[ENTRIES SHOWN Boundary: Start]
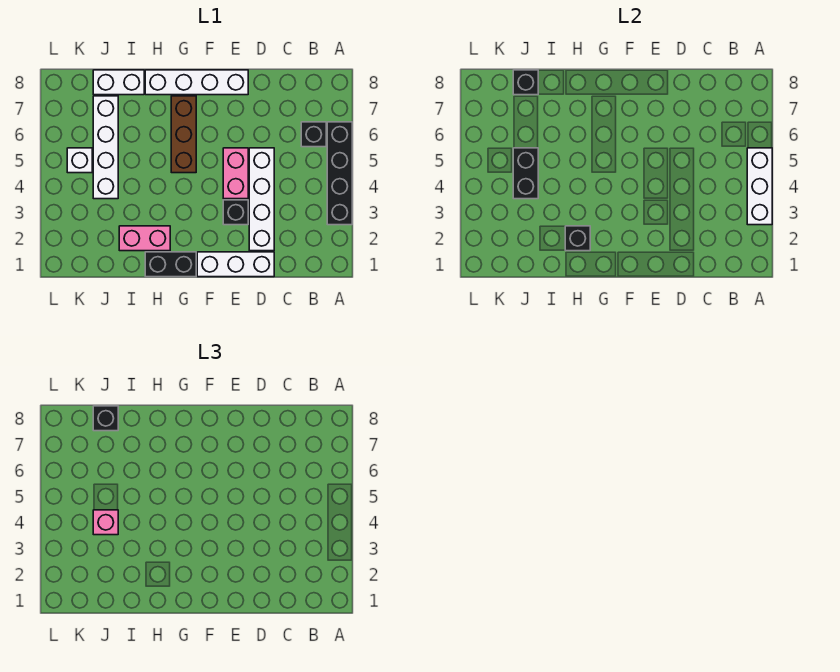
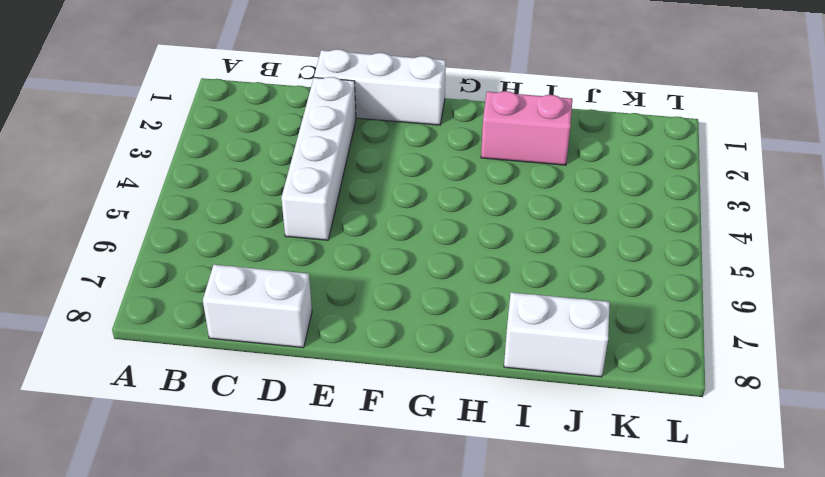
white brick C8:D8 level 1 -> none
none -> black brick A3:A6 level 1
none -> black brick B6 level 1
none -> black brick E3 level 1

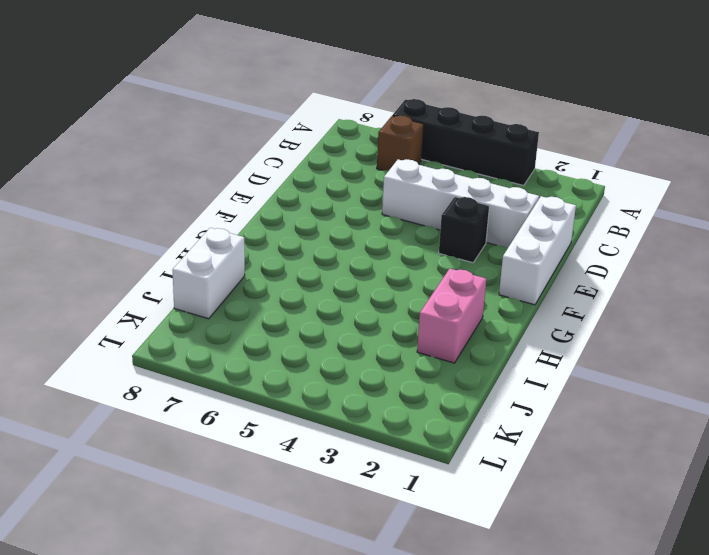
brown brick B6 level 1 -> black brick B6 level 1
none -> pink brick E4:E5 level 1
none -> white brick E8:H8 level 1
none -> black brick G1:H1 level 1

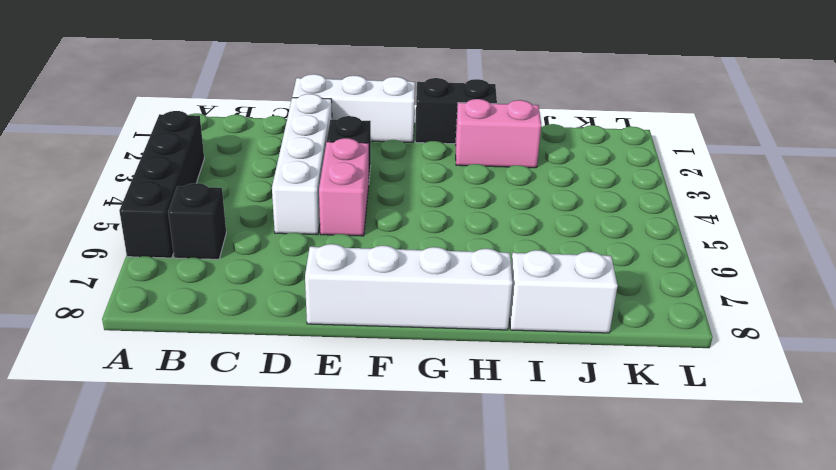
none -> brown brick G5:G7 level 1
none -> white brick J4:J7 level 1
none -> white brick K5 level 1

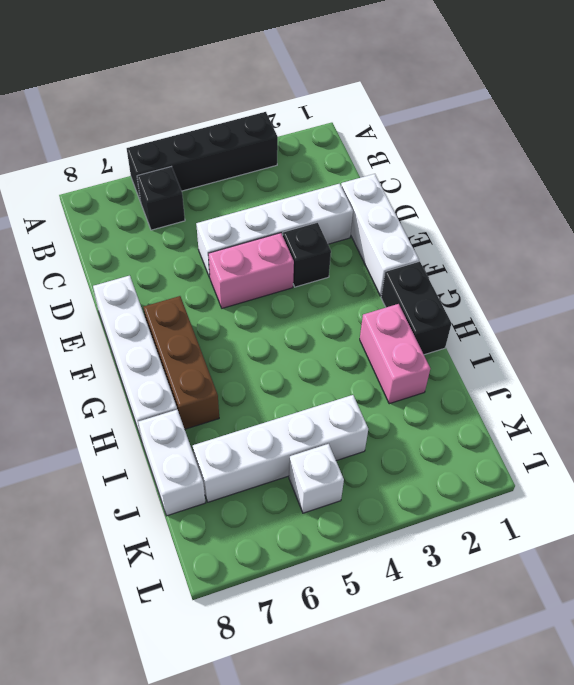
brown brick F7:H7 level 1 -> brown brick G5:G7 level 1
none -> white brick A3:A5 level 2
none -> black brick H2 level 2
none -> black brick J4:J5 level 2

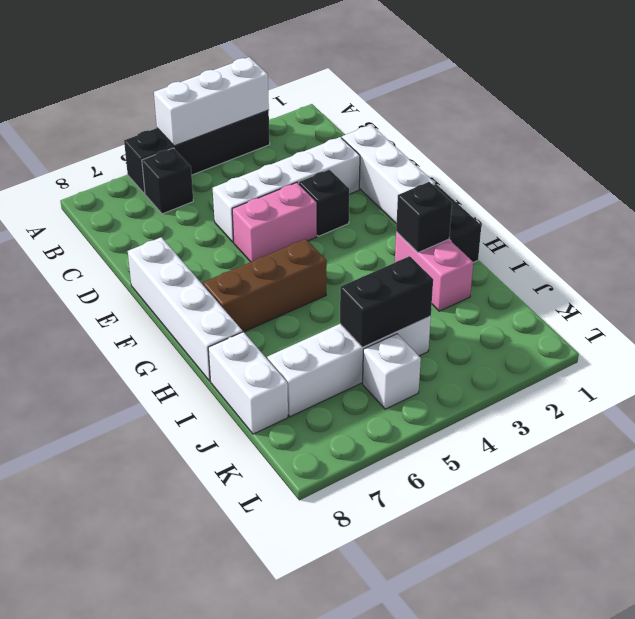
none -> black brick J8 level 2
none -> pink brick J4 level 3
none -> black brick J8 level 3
[ENTRIES SHOWN Boundary: End]
■ **PROBLEM STATEMENT**
Once you find the line containing "none -> black brick A3:A6 level 1", retype it and every line after it through the last line of the records above, exactly. Add nothing else, and leave out the pictures.

■ **OUTPUT BELOW**
none -> black brick A3:A6 level 1
none -> black brick B6 level 1
none -> black brick E3 level 1

brown brick B6 level 1 -> black brick B6 level 1
none -> pink brick E4:E5 level 1
none -> white brick E8:H8 level 1
none -> black brick G1:H1 level 1

none -> brown brick G5:G7 level 1
none -> white brick J4:J7 level 1
none -> white brick K5 level 1

brown brick F7:H7 level 1 -> brown brick G5:G7 level 1
none -> white brick A3:A5 level 2
none -> black brick H2 level 2
none -> black brick J4:J5 level 2

none -> black brick J8 level 2
none -> pink brick J4 level 3
none -> black brick J8 level 3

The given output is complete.